### REQUIREMENT
Every line below that has "stick" in it should be copied.

### DATA SHOWN
BEGIN

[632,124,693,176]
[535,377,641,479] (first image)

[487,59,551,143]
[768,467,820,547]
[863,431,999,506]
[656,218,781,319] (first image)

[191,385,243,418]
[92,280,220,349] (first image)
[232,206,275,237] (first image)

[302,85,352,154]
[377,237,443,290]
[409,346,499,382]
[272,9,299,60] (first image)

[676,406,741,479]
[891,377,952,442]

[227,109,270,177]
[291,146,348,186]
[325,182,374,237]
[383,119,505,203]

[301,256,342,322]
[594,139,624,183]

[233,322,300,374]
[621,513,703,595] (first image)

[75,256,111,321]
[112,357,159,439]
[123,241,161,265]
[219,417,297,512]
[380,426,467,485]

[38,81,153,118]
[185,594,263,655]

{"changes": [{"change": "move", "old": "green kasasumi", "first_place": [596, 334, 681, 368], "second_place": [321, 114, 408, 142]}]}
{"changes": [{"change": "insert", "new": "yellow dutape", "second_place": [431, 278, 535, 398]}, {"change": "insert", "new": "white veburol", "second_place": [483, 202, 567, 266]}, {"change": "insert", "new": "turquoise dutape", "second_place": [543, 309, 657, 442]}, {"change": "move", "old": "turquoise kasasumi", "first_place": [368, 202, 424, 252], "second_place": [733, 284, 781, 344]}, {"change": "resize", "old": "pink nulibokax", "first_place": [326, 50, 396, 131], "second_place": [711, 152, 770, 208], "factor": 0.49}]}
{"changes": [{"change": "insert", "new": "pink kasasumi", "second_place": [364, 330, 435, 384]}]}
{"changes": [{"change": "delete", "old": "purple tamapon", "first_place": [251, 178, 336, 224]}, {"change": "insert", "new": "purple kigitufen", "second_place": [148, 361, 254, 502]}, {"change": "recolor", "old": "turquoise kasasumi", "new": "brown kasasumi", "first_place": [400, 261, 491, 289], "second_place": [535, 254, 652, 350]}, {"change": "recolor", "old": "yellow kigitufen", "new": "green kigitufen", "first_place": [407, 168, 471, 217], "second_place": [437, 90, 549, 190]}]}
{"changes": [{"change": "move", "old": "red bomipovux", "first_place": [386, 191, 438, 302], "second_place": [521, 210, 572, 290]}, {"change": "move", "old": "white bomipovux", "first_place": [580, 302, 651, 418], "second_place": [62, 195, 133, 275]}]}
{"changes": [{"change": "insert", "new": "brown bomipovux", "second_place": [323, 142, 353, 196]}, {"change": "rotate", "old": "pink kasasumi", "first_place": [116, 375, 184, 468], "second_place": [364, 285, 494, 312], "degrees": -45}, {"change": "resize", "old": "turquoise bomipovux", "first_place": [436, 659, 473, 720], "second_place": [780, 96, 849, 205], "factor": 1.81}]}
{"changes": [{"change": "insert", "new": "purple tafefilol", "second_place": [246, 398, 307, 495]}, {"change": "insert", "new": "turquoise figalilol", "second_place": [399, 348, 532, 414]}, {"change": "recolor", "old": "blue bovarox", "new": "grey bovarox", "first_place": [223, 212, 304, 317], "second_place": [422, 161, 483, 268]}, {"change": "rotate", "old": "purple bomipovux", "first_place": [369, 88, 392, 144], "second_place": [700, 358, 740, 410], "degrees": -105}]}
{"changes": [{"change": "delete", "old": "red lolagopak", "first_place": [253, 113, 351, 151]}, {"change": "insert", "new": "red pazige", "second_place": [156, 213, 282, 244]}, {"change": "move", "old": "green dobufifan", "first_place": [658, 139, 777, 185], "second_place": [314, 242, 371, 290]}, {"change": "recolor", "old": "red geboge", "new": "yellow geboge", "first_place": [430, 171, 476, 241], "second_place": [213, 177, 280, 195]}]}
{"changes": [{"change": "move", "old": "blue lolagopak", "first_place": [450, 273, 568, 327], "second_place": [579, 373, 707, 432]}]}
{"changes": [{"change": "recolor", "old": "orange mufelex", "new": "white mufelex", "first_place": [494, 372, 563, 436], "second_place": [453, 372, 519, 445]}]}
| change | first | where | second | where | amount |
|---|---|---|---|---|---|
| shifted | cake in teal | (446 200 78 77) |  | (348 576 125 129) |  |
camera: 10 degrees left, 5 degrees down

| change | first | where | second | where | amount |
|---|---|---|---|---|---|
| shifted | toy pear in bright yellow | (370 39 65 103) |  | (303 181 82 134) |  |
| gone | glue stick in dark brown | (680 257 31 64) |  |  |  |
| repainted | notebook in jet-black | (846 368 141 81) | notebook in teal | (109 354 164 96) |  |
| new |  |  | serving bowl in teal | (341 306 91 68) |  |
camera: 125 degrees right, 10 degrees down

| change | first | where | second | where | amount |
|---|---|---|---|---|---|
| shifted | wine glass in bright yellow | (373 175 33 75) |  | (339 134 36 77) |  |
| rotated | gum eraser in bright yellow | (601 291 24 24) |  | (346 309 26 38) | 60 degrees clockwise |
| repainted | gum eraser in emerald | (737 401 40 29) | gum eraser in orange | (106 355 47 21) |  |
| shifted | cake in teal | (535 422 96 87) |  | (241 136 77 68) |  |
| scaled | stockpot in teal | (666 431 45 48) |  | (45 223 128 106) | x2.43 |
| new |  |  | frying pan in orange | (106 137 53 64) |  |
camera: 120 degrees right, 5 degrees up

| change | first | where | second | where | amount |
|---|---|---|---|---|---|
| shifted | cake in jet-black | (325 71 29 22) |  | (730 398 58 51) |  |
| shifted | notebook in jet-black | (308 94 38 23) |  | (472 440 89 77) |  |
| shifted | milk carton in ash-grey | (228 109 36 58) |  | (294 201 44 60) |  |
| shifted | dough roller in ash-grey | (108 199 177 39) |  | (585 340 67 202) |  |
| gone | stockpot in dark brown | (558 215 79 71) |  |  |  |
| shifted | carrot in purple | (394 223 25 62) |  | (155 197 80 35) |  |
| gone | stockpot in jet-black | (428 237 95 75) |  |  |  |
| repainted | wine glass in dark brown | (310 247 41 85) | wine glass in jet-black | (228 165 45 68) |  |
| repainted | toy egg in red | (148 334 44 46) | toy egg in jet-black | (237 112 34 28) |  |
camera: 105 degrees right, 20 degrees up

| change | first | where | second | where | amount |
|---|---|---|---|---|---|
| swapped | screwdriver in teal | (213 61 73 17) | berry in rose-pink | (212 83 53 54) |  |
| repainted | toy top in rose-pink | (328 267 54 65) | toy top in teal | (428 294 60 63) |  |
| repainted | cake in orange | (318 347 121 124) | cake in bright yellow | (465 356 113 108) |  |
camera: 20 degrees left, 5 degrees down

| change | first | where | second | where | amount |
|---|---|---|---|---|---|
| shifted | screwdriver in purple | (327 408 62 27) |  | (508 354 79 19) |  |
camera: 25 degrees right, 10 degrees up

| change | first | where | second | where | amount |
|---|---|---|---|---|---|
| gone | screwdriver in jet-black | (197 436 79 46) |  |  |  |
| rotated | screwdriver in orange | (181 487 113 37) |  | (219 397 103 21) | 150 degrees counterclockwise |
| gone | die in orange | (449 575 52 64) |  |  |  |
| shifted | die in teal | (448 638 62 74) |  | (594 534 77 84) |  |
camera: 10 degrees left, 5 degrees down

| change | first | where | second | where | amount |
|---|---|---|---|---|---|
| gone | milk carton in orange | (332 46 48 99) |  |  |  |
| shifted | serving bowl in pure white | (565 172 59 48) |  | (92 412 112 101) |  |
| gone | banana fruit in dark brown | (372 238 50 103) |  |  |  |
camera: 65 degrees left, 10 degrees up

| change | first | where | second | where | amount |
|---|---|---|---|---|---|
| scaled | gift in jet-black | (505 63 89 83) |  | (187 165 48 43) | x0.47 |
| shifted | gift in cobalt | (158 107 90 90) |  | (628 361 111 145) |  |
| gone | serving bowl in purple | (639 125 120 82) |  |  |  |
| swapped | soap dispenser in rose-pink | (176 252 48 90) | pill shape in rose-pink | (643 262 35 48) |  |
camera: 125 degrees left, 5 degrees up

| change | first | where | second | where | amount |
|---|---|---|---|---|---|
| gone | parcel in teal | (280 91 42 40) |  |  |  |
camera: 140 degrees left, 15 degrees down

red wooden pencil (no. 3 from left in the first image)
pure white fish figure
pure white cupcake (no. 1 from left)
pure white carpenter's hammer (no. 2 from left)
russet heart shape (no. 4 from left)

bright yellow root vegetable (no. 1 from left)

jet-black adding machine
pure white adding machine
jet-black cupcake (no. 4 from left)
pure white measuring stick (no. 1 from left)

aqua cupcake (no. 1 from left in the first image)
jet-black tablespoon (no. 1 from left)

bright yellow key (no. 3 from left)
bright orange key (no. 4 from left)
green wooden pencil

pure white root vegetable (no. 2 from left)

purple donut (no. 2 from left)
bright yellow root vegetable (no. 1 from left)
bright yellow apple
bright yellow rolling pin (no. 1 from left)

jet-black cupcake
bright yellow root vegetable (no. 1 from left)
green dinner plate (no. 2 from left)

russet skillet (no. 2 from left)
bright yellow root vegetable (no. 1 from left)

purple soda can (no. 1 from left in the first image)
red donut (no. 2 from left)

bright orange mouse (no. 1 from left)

END

### OUTPUT OF THE TASK
| gone | glue stick in dark brown | (680 257 31 64) |  |  |  |
pure white measuring stick (no. 1 from left)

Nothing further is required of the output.